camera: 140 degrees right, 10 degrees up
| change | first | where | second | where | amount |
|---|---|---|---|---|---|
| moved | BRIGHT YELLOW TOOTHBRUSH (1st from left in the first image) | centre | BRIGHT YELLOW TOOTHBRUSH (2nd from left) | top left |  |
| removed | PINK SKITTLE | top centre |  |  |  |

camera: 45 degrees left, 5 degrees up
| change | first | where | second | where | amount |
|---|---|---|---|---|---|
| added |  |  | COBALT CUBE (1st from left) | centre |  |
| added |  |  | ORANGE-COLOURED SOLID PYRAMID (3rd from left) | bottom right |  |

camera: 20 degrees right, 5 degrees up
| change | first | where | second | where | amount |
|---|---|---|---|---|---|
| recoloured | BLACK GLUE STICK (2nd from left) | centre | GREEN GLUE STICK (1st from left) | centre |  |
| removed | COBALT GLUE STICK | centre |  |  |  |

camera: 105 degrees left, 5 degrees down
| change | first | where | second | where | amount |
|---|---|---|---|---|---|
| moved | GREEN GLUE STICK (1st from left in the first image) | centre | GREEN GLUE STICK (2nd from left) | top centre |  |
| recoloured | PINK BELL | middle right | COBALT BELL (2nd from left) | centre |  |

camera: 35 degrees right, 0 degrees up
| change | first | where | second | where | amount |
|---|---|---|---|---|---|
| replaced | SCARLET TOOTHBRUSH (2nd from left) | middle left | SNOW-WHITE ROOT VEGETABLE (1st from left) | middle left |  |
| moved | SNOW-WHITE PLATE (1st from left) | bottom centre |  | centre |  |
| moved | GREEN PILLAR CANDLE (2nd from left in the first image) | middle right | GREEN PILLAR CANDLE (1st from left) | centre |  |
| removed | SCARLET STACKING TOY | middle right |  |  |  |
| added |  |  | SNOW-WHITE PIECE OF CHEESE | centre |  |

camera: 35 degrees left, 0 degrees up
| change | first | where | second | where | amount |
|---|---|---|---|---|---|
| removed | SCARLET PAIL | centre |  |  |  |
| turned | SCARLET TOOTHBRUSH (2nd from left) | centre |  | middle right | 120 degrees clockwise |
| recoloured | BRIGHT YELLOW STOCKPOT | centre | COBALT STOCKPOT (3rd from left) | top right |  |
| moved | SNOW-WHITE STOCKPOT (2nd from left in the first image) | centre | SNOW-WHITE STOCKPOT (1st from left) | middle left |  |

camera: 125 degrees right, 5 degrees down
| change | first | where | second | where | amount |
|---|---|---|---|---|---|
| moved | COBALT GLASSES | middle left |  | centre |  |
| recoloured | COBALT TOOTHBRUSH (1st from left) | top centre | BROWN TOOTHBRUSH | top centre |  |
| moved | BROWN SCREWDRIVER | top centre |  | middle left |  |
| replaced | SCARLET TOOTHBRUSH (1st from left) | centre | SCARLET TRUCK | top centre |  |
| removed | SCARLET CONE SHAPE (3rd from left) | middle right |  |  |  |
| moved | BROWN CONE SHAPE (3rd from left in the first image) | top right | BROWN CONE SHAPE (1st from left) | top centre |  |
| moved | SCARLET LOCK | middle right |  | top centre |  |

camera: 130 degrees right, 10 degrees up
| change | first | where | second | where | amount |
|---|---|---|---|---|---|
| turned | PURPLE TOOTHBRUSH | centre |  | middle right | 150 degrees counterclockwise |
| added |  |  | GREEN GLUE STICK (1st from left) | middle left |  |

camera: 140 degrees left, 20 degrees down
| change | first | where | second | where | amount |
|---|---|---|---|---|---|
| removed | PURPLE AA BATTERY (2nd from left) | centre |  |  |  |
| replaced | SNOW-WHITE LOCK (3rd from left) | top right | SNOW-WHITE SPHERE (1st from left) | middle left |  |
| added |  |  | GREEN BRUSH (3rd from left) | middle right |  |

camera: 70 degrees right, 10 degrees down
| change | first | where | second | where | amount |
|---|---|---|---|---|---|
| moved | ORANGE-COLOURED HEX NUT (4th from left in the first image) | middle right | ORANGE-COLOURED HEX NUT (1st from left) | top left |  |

+===+

### EXERCISE
Return exactly the line that contains "camera: 70 degrees right, 10 degrees down" and every line after it, through the last line of the records.

### REPLY
camera: 70 degrees right, 10 degrees down
| change | first | where | second | where | amount |
|---|---|---|---|---|---|
| moved | ORANGE-COLOURED HEX NUT (4th from left in the first image) | middle right | ORANGE-COLOURED HEX NUT (1st from left) | top left |  |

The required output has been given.